◆ DATASET CONTENT

+++++

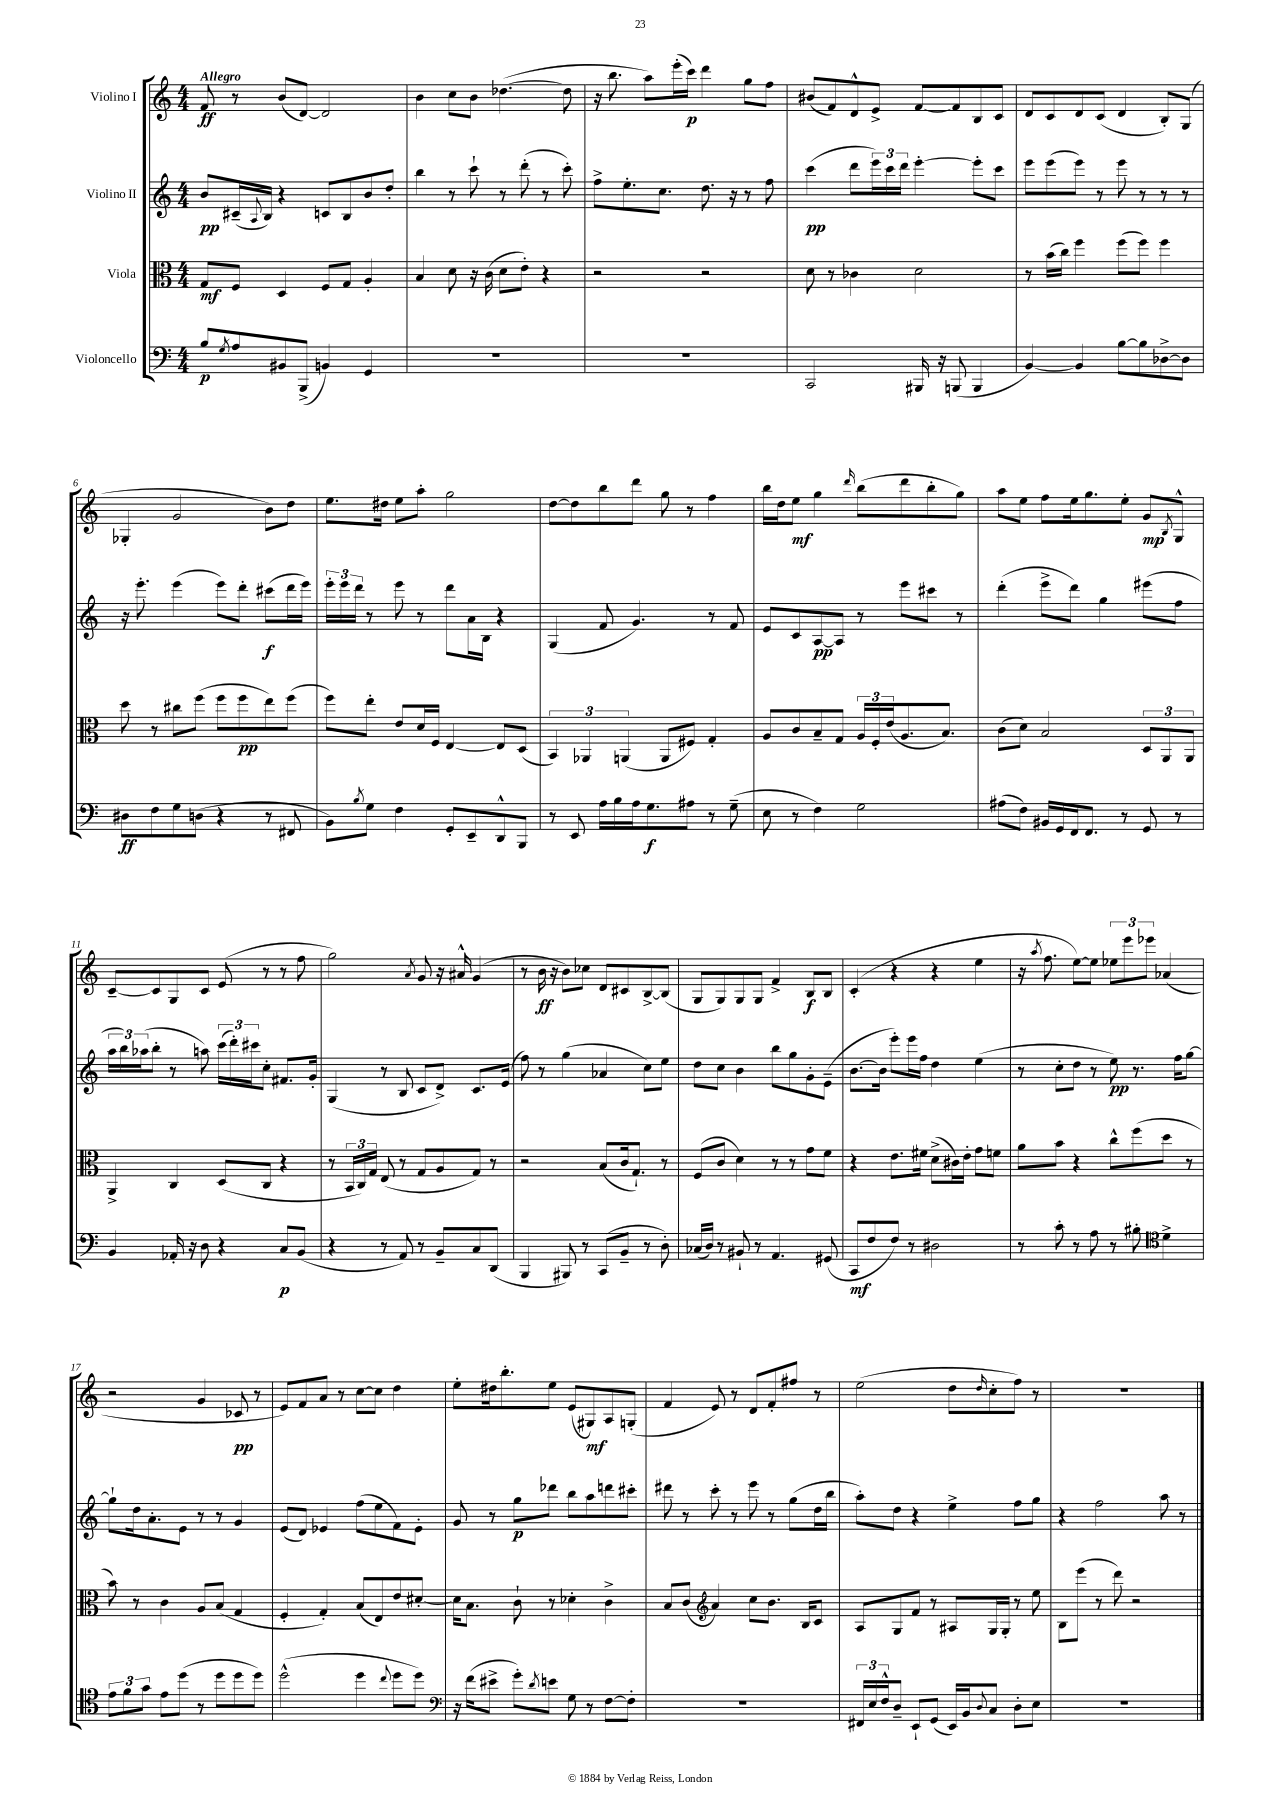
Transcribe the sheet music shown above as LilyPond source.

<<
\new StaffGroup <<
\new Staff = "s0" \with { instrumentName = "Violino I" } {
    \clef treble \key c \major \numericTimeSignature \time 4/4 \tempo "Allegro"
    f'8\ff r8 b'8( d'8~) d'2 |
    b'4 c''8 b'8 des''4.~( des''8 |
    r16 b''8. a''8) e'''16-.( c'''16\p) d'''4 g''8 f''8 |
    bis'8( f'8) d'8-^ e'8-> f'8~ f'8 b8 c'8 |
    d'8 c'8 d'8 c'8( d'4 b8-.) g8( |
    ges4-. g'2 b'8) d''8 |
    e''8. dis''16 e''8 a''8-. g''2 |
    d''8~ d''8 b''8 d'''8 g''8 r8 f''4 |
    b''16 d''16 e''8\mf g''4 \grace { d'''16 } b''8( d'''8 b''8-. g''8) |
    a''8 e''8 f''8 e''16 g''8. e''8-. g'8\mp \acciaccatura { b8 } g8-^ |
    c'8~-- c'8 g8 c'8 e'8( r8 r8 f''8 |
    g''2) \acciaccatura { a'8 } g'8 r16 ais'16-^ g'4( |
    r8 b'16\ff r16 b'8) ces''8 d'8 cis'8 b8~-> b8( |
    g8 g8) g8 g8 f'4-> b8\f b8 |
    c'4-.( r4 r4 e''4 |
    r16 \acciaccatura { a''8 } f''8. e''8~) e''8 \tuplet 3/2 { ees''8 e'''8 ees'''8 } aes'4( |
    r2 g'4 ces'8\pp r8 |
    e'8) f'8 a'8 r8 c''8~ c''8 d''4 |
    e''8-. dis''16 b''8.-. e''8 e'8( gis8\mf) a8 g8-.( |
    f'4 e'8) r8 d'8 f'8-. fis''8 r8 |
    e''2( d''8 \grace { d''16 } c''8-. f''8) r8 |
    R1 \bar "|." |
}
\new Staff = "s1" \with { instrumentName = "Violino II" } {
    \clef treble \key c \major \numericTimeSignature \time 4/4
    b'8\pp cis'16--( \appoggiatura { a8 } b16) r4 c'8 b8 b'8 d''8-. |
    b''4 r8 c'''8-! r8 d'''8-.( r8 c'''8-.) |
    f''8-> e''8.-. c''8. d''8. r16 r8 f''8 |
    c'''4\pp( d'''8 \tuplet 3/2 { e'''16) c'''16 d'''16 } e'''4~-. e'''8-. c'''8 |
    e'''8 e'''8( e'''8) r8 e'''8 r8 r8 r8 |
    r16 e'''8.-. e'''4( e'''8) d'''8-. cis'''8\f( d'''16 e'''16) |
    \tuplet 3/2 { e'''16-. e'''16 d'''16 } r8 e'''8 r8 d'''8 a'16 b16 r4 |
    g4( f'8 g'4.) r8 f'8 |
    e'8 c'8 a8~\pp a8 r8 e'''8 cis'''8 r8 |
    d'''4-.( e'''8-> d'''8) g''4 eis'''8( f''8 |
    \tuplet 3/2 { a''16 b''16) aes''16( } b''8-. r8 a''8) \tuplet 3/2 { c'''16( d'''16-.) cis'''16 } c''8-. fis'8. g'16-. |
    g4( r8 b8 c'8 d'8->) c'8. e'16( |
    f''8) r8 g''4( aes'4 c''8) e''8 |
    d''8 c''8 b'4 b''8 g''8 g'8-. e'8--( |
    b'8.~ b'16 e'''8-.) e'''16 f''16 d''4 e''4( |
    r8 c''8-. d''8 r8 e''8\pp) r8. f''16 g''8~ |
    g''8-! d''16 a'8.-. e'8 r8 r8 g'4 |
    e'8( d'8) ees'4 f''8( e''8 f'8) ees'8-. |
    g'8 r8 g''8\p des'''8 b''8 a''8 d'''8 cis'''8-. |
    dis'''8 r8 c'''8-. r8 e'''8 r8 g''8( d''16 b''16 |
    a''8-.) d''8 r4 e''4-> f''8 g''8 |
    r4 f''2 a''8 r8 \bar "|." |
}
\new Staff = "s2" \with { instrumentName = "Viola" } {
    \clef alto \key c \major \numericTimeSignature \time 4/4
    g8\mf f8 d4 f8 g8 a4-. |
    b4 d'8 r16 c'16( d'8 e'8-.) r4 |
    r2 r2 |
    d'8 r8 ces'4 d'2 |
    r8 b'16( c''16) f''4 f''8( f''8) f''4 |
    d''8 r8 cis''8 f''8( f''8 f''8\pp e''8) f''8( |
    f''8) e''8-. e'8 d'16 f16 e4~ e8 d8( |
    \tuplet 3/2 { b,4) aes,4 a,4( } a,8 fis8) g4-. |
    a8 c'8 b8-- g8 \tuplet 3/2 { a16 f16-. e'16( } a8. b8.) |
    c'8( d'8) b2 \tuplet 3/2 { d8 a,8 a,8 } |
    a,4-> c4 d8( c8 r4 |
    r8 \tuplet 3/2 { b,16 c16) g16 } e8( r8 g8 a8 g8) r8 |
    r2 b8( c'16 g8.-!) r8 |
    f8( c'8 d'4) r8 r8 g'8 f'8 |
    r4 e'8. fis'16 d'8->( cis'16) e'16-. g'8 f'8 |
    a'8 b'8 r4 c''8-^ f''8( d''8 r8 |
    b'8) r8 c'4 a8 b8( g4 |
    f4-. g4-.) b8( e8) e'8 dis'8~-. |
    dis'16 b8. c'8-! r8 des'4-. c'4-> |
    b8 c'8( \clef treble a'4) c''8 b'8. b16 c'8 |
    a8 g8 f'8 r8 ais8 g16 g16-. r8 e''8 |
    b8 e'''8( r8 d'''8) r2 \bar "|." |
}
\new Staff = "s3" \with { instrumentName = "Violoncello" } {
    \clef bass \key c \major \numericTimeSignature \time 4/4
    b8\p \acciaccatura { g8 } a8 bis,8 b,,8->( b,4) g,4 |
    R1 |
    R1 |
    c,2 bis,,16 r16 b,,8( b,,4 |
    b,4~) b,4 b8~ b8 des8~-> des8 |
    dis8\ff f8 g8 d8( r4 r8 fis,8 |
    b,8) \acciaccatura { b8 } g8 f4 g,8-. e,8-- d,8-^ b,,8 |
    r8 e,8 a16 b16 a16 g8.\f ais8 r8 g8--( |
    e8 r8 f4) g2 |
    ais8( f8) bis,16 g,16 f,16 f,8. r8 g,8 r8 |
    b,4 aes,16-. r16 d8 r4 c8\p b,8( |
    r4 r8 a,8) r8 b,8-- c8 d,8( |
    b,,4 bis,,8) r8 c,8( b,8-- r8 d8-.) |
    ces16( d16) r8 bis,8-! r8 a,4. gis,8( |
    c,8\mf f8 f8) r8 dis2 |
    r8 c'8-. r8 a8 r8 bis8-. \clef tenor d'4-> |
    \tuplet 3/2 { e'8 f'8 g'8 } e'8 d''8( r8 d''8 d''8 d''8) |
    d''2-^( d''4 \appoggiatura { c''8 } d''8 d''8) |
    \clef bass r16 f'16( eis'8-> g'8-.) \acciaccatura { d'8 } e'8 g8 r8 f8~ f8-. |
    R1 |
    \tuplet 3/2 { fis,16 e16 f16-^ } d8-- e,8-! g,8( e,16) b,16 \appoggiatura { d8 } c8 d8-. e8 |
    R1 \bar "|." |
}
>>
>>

+++++

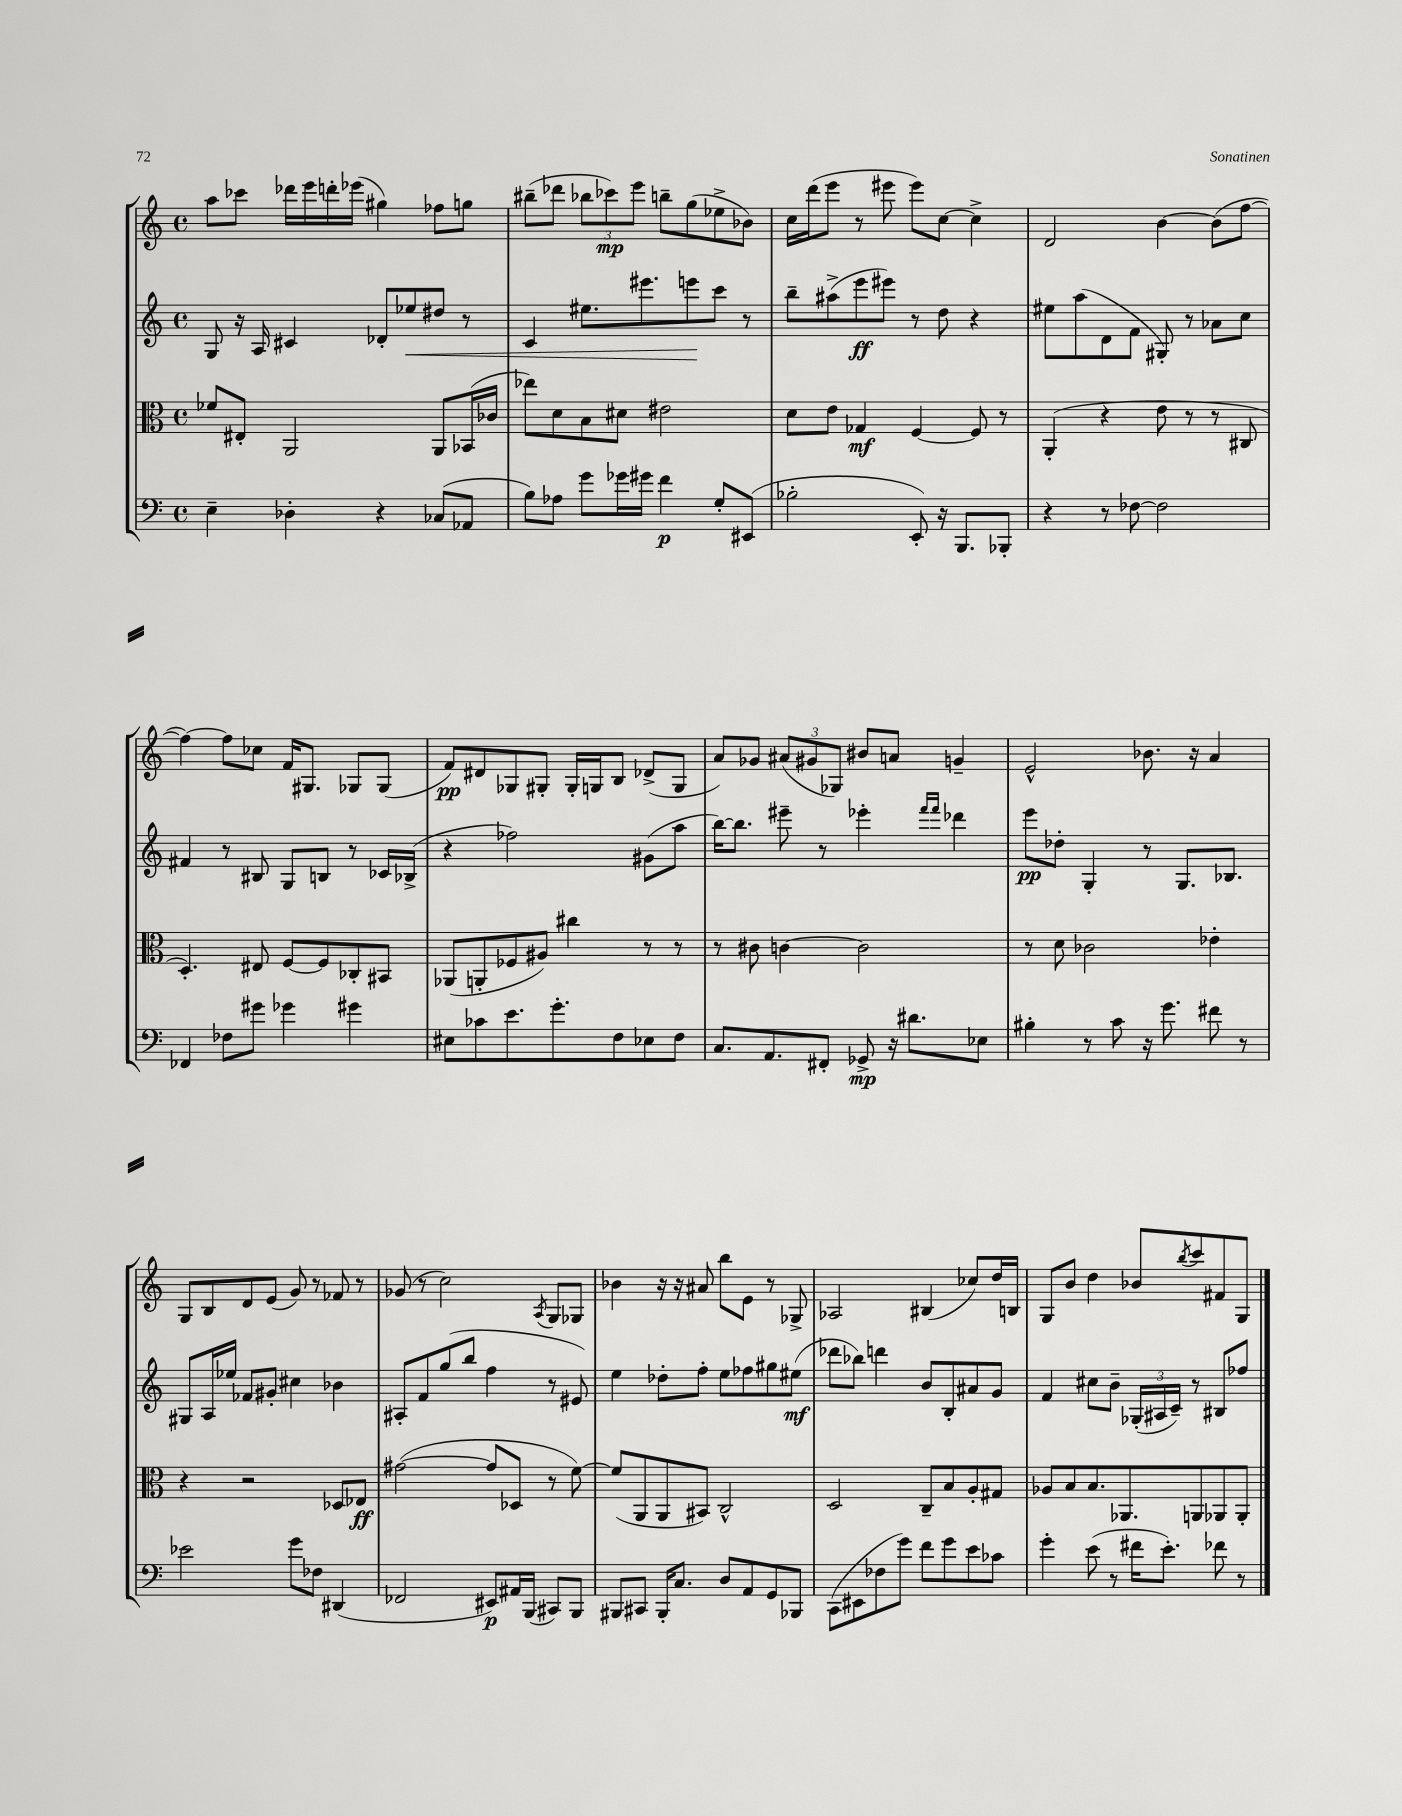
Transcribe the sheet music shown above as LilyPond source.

+++++

◆ REQUIREMENTS
Locate every line in the data above that contains the string "major" and copy each one out. Matching is case-sensitive.

◆ EXERCISE SOLUTION
    \clef treble \key c \major \numericTimeSignature \time 4/4 \tempo "Allegro"
    \clef treble \key c \major \numericTimeSignature \time 4/4
    \clef alto \key c \major \numericTimeSignature \time 4/4
    \clef bass \key c \major \numericTimeSignature \time 4/4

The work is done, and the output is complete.